INSTRUCTIONS TO FOLLOW -
Range to reproduce from the entries below: the line with "R219: none -> 2.2k (NET7, NET11)", the line with "Q2: NPN (B N11, C", and every line in between. Give them exactly and give nothing else.

INPUT -

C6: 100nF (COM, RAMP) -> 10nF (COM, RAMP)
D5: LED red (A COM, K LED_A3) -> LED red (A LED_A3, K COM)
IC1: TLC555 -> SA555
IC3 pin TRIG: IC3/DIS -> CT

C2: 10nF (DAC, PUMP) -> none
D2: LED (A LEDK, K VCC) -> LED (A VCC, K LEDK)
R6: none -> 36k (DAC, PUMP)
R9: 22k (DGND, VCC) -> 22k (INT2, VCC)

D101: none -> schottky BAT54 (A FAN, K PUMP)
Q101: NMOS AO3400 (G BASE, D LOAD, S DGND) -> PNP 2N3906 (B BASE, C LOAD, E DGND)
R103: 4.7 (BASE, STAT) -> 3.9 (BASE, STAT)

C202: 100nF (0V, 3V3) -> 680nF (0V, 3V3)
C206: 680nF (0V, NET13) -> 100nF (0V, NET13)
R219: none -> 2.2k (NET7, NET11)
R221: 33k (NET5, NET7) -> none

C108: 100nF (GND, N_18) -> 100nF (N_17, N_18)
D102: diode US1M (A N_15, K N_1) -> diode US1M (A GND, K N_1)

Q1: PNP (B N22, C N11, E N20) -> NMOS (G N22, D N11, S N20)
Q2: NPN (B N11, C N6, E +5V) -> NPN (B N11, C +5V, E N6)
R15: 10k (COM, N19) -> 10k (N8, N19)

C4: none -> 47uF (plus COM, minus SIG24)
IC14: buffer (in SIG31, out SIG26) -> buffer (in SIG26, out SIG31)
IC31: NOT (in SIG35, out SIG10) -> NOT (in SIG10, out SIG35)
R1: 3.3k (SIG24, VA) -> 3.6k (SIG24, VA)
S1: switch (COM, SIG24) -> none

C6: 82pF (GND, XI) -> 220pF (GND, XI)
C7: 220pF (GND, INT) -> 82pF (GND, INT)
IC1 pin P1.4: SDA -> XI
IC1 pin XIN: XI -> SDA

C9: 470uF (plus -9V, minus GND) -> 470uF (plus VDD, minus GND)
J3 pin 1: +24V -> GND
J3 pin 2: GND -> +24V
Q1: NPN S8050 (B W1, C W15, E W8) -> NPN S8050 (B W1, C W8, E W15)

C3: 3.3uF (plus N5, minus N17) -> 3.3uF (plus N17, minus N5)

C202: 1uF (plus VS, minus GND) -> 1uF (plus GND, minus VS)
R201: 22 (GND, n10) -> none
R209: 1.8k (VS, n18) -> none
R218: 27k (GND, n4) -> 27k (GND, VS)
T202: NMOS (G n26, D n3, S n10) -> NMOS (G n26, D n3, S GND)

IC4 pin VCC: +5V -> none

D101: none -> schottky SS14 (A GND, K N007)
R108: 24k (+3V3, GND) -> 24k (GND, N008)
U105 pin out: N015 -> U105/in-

OUTPUT BELOW -
R219: none -> 2.2k (NET7, NET11)
R221: 33k (NET5, NET7) -> none

C108: 100nF (GND, N_18) -> 100nF (N_17, N_18)
D102: diode US1M (A N_15, K N_1) -> diode US1M (A GND, K N_1)

Q1: PNP (B N22, C N11, E N20) -> NMOS (G N22, D N11, S N20)
Q2: NPN (B N11, C N6, E +5V) -> NPN (B N11, C +5V, E N6)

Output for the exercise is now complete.